## DATA IN THIS EXERCISE
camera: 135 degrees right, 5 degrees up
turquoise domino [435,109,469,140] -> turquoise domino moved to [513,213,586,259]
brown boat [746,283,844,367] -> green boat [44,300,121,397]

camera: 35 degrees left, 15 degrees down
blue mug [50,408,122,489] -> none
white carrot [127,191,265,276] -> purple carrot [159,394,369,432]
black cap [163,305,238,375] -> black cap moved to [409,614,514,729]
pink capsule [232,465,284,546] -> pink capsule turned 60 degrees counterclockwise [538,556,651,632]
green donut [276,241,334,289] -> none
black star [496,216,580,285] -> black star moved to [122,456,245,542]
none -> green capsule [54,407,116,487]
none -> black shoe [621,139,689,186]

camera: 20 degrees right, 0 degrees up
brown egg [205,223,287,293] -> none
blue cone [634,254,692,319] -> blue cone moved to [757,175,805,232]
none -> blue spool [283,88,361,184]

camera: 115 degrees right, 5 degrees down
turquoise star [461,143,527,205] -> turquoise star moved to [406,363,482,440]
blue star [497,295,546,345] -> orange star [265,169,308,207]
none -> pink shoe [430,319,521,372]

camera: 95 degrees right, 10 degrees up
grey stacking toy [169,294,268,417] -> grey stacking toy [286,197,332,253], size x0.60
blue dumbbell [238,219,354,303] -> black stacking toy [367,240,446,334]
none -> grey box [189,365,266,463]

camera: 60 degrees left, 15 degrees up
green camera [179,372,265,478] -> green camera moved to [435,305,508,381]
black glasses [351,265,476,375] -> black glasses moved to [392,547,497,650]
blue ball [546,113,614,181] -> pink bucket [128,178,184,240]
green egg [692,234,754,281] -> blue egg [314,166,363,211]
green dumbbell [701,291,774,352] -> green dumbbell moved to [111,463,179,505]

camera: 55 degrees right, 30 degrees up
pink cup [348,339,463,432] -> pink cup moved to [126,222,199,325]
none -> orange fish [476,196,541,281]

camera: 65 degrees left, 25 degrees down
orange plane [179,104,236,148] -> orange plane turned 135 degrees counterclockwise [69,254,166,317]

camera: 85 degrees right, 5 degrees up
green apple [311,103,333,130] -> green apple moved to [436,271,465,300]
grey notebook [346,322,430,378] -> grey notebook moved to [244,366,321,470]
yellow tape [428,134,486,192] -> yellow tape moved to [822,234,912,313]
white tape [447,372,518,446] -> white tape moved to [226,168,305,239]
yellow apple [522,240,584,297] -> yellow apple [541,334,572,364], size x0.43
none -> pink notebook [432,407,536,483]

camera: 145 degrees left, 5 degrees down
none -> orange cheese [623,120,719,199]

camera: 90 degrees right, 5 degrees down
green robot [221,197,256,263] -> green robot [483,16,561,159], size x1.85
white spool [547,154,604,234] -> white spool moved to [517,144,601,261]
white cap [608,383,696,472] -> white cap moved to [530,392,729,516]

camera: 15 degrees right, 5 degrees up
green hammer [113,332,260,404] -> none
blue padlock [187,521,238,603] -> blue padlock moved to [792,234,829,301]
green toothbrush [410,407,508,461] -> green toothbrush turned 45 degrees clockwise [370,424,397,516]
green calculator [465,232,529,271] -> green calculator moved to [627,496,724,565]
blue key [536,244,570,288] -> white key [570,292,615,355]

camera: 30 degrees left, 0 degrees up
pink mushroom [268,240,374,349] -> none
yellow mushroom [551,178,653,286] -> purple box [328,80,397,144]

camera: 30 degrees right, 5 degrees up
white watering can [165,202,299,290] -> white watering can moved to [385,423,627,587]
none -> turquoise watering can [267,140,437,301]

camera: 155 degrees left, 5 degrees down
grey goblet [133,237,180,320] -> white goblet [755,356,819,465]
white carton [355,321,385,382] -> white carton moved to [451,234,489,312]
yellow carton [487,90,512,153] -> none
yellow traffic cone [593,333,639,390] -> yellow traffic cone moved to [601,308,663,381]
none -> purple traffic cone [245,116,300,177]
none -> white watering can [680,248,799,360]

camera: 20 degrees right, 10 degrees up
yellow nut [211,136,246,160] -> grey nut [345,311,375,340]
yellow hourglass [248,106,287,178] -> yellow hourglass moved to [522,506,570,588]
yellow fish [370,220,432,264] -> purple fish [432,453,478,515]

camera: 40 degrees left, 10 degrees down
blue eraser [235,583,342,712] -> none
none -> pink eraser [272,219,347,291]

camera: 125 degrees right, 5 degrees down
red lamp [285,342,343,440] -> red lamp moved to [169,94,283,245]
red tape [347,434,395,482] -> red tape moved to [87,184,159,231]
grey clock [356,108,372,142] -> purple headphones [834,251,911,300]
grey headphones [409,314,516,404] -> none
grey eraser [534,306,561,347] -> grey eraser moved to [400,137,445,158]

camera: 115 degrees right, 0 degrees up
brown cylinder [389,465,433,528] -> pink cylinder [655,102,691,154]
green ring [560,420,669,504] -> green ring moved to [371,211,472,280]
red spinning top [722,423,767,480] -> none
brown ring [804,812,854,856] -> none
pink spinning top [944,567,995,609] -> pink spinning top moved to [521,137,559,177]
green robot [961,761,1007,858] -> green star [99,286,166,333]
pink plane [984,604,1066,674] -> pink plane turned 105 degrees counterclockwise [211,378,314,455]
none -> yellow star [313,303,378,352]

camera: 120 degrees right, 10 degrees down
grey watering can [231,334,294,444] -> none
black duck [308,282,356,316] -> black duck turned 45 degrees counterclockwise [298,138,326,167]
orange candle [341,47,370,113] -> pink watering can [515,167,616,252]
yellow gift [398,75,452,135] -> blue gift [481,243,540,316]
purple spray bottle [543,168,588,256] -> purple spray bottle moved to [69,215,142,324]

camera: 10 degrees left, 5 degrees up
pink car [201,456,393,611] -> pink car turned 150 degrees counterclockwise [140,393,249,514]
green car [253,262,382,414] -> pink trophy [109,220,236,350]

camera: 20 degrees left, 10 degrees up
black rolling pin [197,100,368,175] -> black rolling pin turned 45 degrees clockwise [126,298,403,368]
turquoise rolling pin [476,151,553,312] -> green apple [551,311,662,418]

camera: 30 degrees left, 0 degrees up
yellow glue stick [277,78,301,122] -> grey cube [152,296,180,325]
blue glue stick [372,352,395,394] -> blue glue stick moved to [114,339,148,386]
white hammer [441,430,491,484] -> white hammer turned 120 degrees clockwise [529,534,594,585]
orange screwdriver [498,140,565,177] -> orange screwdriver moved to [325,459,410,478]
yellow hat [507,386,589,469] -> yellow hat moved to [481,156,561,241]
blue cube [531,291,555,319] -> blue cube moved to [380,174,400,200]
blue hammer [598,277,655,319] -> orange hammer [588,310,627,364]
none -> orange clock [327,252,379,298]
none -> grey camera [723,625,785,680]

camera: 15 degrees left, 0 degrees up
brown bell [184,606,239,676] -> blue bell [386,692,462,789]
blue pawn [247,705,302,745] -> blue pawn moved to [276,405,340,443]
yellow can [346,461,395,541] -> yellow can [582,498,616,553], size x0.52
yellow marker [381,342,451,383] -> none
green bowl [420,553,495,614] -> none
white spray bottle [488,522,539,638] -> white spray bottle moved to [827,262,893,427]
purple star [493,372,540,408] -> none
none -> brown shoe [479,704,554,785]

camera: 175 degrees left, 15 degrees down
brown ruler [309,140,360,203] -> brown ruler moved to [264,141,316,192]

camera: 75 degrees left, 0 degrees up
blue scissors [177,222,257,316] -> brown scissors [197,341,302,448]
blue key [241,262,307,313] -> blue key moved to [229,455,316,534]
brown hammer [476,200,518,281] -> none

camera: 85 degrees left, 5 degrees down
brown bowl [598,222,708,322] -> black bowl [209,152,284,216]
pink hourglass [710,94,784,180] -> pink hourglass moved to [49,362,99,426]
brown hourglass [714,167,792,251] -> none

## WORK REQUEST
Copy each line of the data that includes the word "capsule".

## TASK RESPONSE
pink capsule [232,465,284,546] -> pink capsule turned 60 degrees counterclockwise [538,556,651,632]
none -> green capsule [54,407,116,487]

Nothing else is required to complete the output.